◆ ASSIGNED TASK: All records below are to be transcribed exactly, with every picture left out.
(INPUT begins)
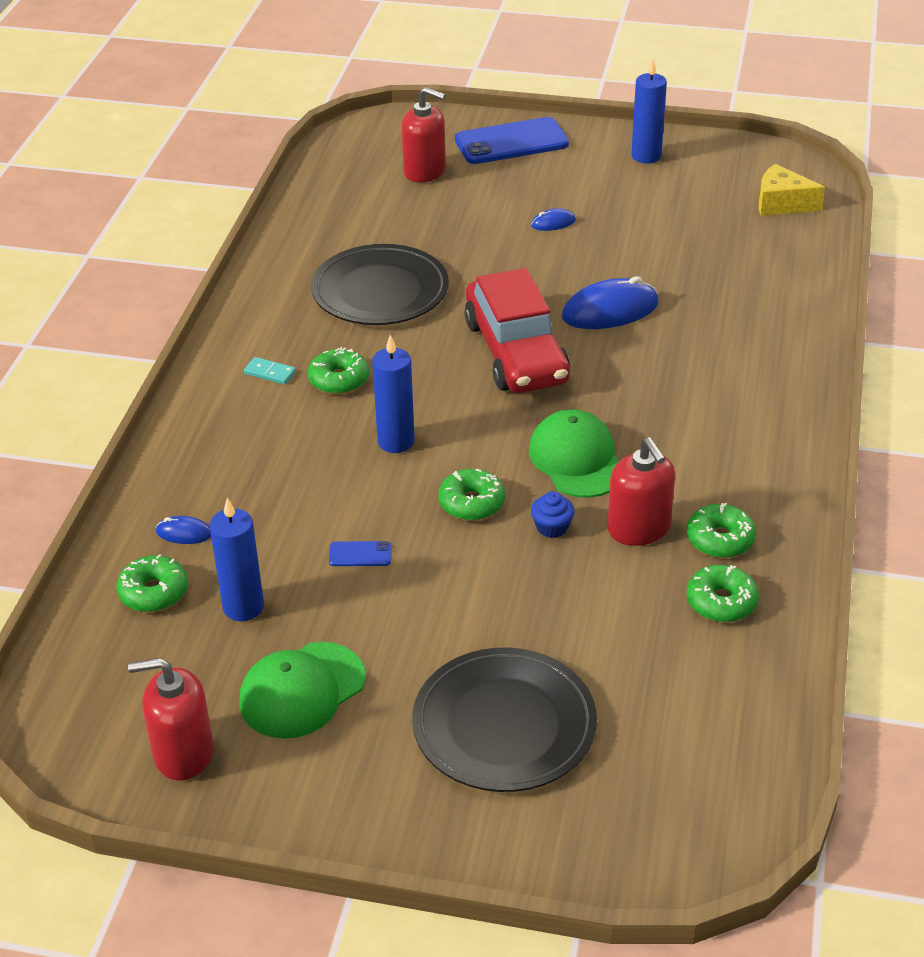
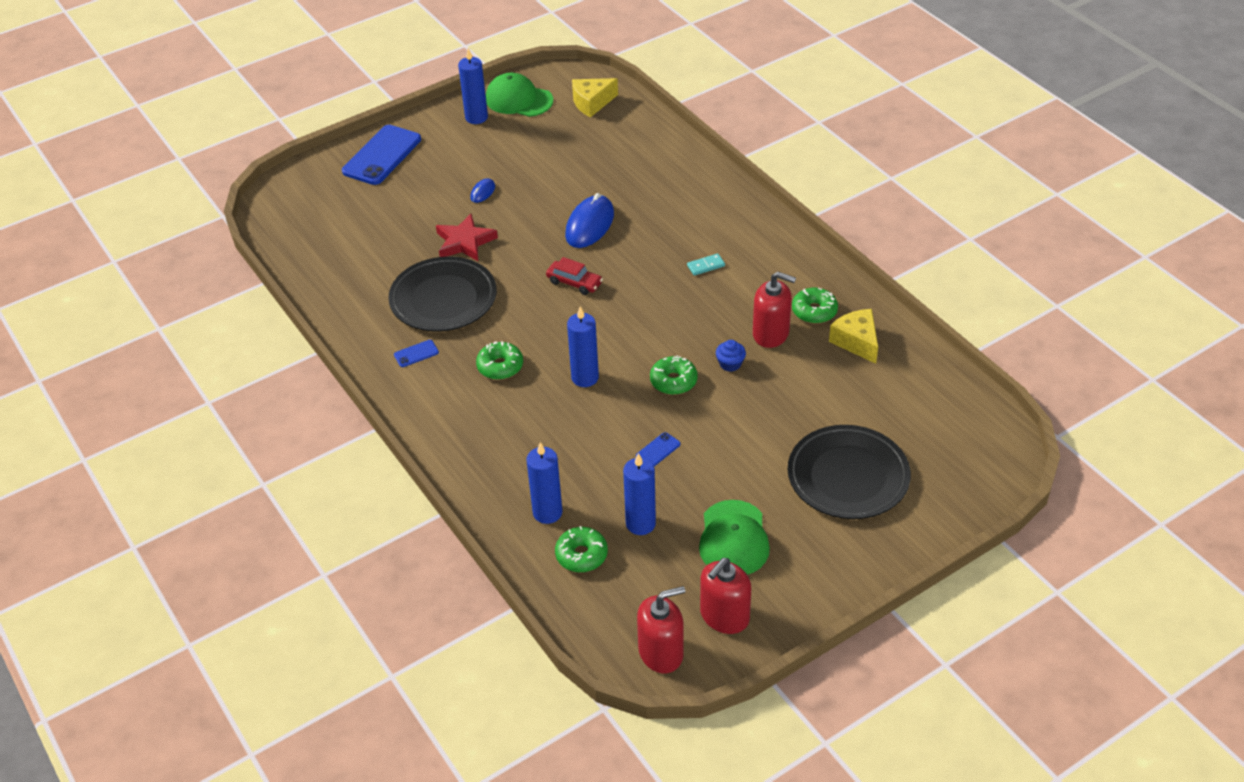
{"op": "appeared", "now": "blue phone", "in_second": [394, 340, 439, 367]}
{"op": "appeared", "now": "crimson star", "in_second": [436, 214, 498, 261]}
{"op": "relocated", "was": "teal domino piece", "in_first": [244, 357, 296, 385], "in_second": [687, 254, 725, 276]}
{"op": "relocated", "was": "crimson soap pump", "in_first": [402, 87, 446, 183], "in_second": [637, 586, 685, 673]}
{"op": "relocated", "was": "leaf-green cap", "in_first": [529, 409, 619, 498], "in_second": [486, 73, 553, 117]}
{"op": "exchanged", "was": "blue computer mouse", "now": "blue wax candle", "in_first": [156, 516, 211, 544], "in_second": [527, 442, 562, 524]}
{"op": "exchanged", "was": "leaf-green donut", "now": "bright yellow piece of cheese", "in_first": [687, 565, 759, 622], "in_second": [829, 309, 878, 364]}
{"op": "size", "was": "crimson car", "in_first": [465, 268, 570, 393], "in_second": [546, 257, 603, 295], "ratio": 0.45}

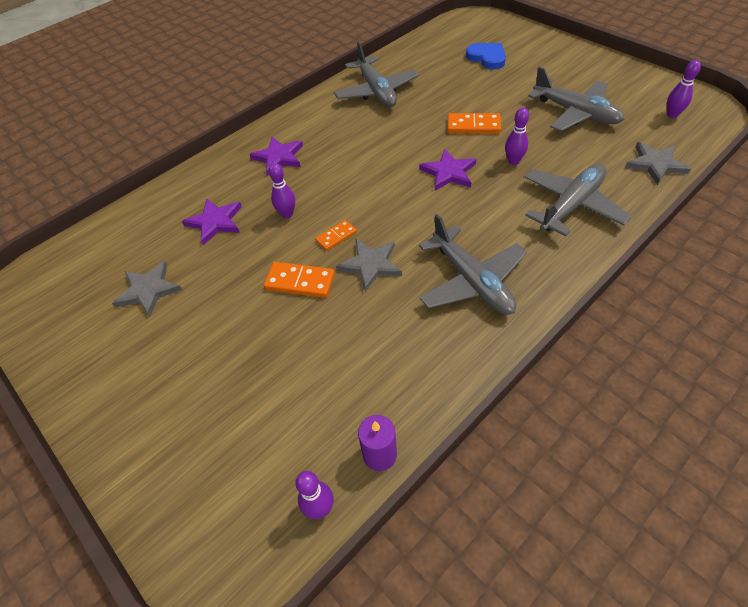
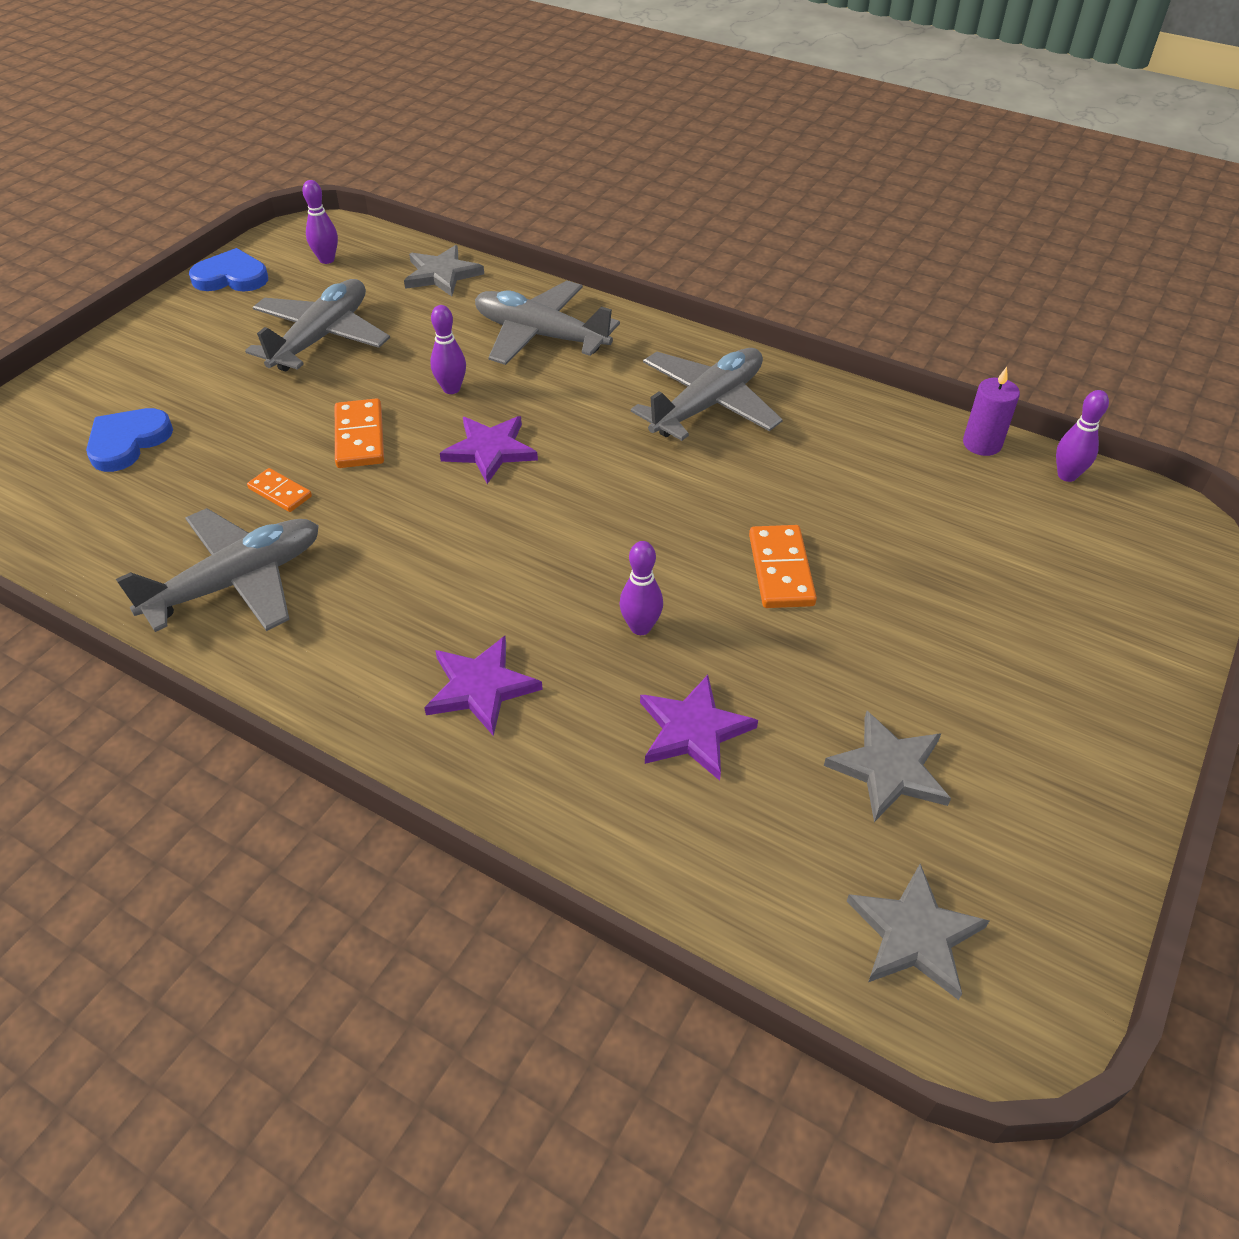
{"op": "appeared", "now": "blue heart", "in_second": [189, 248, 268, 291]}
{"op": "relocated", "was": "orange domino piece", "in_first": [315, 220, 357, 251], "in_second": [247, 468, 312, 512]}
{"op": "relocated", "was": "grey star", "in_first": [336, 239, 402, 292], "in_second": [846, 864, 990, 1000]}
(INPUT ends)
◆ RESULT OF THE TASK:
{"op": "appeared", "now": "blue phone", "in_second": [394, 340, 439, 367]}
{"op": "appeared", "now": "crimson star", "in_second": [436, 214, 498, 261]}
{"op": "relocated", "was": "teal domino piece", "in_first": [244, 357, 296, 385], "in_second": [687, 254, 725, 276]}
{"op": "relocated", "was": "crimson soap pump", "in_first": [402, 87, 446, 183], "in_second": [637, 586, 685, 673]}
{"op": "relocated", "was": "leaf-green cap", "in_first": [529, 409, 619, 498], "in_second": [486, 73, 553, 117]}
{"op": "exchanged", "was": "blue computer mouse", "now": "blue wax candle", "in_first": [156, 516, 211, 544], "in_second": [527, 442, 562, 524]}
{"op": "exchanged", "was": "leaf-green donut", "now": "bright yellow piece of cheese", "in_first": [687, 565, 759, 622], "in_second": [829, 309, 878, 364]}
{"op": "size", "was": "crimson car", "in_first": [465, 268, 570, 393], "in_second": [546, 257, 603, 295], "ratio": 0.45}

{"op": "appeared", "now": "blue heart", "in_second": [189, 248, 268, 291]}
{"op": "relocated", "was": "orange domino piece", "in_first": [315, 220, 357, 251], "in_second": [247, 468, 312, 512]}
{"op": "relocated", "was": "grey star", "in_first": [336, 239, 402, 292], "in_second": [846, 864, 990, 1000]}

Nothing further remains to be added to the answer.